▶ What the task requires
Reproduce only the lines from the one containing "orange semicircle at" through the one containing "green pentagon at", substituting "shifted" for each "moved" and leaving everything else unchanged.
───── Task data
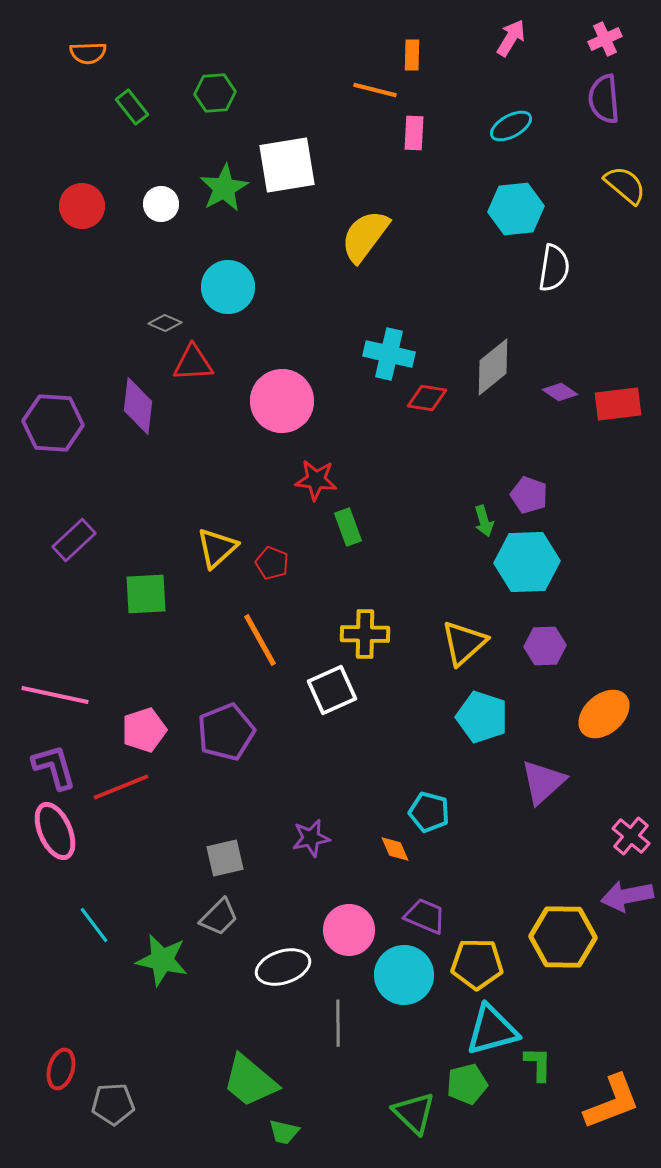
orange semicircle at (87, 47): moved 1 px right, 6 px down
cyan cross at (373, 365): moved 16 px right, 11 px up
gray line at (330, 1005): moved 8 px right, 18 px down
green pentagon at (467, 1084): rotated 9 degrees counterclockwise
──────────
───── Task data
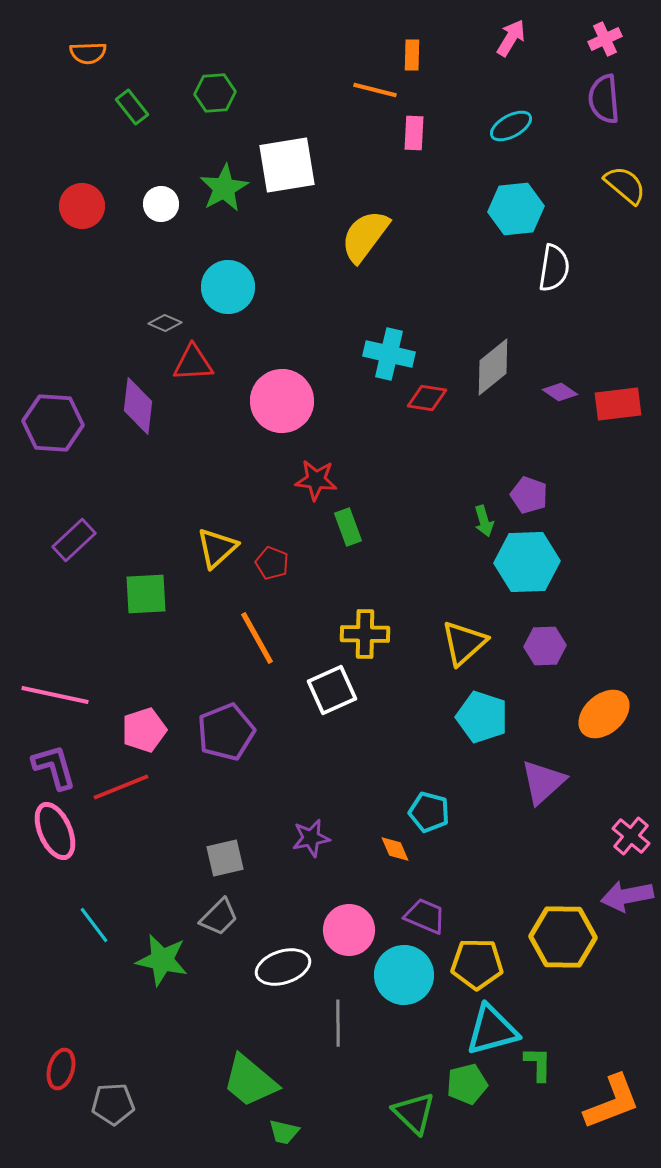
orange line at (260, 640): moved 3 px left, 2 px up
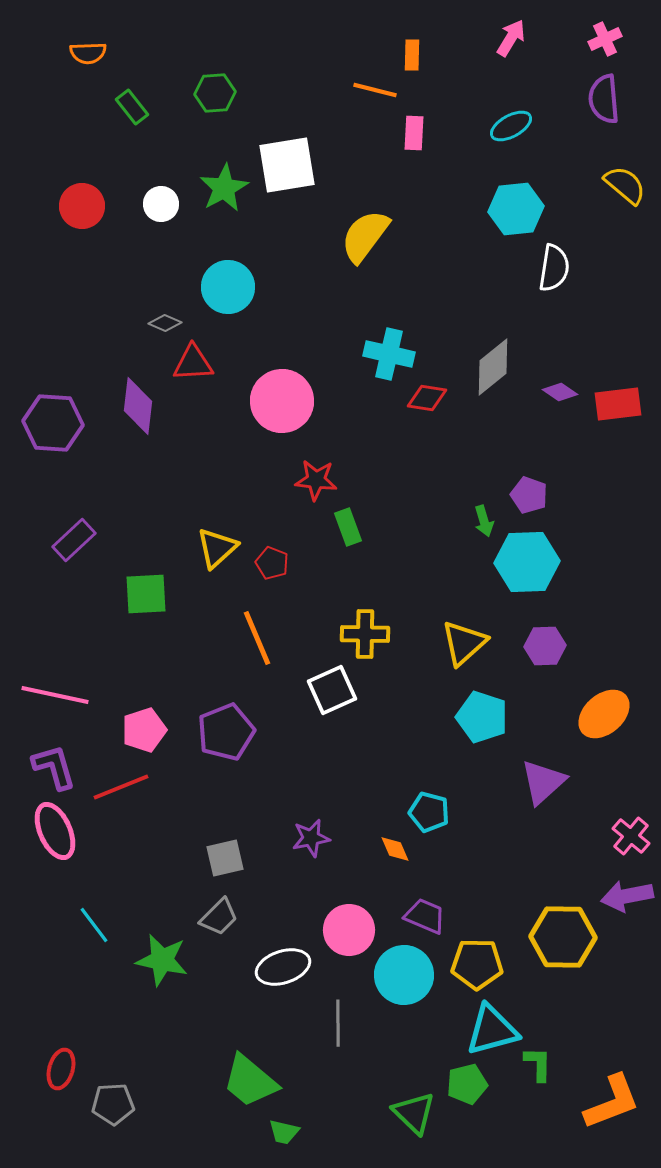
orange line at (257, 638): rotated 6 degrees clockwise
──────────
▶ Output for this exercise
orange semicircle at (87, 47): shifted 1 px right, 6 px down
cyan cross at (373, 365): shifted 16 px right, 11 px up
gray line at (330, 1005): shifted 8 px right, 18 px down
green pentagon at (467, 1084): rotated 9 degrees counterclockwise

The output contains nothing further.